• **Instructions for the task**
Could you reproduce word for word the lines of the material below, starting at the line that contains "From a real-world perspective, which object" and ending at the line that contains "Can we say black"?

• **Records shown**
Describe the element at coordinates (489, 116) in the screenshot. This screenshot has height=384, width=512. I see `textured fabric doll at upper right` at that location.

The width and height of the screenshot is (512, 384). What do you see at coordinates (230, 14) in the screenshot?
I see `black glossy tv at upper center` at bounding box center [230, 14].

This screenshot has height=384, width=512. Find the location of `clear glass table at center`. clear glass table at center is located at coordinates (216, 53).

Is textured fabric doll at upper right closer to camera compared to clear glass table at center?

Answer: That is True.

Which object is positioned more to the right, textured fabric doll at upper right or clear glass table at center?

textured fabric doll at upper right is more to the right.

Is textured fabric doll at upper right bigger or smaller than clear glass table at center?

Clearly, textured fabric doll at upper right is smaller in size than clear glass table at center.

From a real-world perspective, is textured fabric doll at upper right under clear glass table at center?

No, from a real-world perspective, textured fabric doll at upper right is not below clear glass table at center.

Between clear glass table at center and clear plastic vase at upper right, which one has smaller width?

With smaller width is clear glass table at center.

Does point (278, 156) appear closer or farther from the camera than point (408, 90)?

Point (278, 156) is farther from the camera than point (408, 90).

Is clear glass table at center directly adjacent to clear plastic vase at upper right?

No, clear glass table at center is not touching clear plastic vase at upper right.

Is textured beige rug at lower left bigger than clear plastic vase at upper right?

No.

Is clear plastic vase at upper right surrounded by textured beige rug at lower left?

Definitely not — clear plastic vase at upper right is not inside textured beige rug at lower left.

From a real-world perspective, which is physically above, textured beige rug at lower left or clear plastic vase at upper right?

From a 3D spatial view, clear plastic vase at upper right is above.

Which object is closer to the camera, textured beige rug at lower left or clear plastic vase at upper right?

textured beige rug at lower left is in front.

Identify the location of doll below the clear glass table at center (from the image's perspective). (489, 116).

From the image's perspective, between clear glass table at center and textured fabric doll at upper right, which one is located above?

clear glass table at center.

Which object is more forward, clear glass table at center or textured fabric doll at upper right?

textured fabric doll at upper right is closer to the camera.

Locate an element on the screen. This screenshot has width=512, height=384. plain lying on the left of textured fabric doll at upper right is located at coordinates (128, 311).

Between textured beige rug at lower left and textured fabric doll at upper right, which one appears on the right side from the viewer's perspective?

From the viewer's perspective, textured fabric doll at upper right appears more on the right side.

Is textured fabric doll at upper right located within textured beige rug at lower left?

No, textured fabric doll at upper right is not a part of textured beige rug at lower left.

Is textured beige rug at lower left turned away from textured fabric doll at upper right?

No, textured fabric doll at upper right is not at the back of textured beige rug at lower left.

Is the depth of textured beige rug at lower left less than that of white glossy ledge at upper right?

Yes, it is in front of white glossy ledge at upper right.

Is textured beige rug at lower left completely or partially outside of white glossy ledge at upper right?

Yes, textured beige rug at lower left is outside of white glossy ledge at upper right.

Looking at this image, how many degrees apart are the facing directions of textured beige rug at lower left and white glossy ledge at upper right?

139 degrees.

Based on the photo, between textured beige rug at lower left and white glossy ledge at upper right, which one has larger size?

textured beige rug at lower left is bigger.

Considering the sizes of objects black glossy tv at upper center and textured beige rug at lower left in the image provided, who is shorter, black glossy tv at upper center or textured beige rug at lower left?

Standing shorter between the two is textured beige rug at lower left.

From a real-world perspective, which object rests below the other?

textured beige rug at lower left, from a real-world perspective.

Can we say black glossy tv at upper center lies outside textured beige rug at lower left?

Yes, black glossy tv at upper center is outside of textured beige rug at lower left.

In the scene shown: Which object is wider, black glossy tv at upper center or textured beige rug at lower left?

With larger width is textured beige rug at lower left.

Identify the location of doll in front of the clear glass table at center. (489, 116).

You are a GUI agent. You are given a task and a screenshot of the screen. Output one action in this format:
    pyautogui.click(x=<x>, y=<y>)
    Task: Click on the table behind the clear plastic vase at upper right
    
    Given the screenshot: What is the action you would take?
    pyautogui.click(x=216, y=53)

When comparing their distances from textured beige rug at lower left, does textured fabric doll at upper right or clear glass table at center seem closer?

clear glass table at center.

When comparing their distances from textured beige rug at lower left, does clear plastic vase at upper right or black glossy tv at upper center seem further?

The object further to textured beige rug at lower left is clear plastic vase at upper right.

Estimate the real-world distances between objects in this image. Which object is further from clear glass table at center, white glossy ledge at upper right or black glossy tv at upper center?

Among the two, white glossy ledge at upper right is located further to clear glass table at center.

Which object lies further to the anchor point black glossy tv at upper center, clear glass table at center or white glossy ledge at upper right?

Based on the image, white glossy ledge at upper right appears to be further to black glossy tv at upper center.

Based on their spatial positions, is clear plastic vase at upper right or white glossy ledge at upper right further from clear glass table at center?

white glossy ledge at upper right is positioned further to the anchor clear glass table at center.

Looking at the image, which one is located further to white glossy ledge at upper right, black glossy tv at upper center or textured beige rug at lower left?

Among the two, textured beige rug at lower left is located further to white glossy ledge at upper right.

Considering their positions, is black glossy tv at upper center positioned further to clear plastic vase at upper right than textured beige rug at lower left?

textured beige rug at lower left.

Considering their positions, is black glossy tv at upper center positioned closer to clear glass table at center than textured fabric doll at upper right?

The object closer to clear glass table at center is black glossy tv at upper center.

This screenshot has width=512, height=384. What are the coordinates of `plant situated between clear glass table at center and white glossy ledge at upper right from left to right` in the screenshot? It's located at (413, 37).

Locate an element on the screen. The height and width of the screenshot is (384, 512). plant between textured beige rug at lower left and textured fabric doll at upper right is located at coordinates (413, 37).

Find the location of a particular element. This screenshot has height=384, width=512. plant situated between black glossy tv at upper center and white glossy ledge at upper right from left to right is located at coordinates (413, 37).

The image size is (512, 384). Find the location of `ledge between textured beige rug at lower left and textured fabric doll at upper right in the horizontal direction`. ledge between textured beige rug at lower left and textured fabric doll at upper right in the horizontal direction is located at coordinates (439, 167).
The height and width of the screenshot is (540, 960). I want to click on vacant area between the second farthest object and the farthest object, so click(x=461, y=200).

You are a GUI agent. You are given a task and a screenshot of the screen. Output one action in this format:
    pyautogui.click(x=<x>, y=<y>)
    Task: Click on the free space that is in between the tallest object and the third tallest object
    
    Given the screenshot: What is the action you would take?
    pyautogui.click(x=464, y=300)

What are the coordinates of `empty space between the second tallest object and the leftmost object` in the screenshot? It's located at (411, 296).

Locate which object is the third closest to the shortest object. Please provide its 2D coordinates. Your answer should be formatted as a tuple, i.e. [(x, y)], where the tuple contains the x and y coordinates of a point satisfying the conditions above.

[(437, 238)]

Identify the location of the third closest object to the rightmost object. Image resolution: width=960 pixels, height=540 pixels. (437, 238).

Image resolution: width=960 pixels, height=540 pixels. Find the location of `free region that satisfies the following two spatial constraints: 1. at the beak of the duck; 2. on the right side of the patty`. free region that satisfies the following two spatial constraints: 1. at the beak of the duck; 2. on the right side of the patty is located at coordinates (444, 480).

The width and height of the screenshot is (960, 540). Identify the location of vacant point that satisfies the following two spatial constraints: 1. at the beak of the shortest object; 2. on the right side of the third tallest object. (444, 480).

• **Output below**
From a real-world perspective, which object rests below the other?

textured beige rug at lower left, from a real-world perspective.

Can we say black glossy tv at upper center lies outside textured beige rug at lower left?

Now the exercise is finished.